▶ **TASK TO CARRY OUT**
Some of the lines below need repeating. Reproduce exactly those between the lines holding "The camera went 85" and "The glasses in", inclusive.

▶ **DATA FOR THIS TASK**
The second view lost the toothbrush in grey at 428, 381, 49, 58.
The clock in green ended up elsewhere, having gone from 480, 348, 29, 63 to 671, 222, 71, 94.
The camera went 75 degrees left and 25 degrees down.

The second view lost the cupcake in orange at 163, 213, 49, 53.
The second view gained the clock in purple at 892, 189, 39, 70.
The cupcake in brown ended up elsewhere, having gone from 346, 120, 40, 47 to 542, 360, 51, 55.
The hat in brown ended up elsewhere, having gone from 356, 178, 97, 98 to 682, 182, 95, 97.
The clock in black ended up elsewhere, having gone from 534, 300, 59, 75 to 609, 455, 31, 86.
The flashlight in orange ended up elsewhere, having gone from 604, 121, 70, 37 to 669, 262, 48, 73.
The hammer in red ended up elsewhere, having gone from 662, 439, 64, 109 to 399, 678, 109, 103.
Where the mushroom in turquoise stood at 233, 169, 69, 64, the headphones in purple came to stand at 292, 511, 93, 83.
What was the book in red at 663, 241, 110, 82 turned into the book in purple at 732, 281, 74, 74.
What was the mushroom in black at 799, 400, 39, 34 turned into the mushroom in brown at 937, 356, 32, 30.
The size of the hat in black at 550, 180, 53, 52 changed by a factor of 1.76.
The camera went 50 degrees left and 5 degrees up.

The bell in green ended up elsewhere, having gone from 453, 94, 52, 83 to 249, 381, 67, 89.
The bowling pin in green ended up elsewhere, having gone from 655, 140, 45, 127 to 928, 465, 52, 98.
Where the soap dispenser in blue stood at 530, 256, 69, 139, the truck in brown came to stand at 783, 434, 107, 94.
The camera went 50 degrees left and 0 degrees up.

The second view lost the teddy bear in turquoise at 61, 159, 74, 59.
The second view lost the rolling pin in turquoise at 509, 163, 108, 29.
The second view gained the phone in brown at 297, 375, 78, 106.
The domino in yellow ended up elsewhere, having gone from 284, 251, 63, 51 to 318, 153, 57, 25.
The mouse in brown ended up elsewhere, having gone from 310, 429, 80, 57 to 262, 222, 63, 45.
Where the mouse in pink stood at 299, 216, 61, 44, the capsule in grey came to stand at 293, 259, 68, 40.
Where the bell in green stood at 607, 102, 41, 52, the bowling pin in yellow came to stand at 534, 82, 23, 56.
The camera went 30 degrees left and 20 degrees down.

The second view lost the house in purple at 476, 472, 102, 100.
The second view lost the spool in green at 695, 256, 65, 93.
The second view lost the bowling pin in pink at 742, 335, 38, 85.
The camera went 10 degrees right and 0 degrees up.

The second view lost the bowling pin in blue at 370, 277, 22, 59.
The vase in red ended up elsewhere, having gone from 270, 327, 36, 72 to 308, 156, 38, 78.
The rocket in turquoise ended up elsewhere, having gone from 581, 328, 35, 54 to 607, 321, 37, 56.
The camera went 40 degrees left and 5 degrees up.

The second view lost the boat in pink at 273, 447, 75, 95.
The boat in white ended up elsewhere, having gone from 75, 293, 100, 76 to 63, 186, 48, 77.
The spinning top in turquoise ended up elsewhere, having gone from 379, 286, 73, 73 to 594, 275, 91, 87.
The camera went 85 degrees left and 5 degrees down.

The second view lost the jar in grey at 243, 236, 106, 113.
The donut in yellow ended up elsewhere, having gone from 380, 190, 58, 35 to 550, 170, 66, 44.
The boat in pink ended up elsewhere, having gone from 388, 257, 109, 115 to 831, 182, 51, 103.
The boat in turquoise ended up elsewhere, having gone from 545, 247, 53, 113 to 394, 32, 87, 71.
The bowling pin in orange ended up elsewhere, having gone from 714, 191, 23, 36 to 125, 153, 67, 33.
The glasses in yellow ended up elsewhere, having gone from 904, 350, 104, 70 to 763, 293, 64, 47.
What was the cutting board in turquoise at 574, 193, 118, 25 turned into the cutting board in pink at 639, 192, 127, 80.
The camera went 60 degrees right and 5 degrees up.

▶ **WORKED SOLUTION**
The camera went 85 degrees left and 5 degrees down.

The second view lost the jar in grey at 243, 236, 106, 113.
The donut in yellow ended up elsewhere, having gone from 380, 190, 58, 35 to 550, 170, 66, 44.
The boat in pink ended up elsewhere, having gone from 388, 257, 109, 115 to 831, 182, 51, 103.
The boat in turquoise ended up elsewhere, having gone from 545, 247, 53, 113 to 394, 32, 87, 71.
The bowling pin in orange ended up elsewhere, having gone from 714, 191, 23, 36 to 125, 153, 67, 33.
The glasses in yellow ended up elsewhere, having gone from 904, 350, 104, 70 to 763, 293, 64, 47.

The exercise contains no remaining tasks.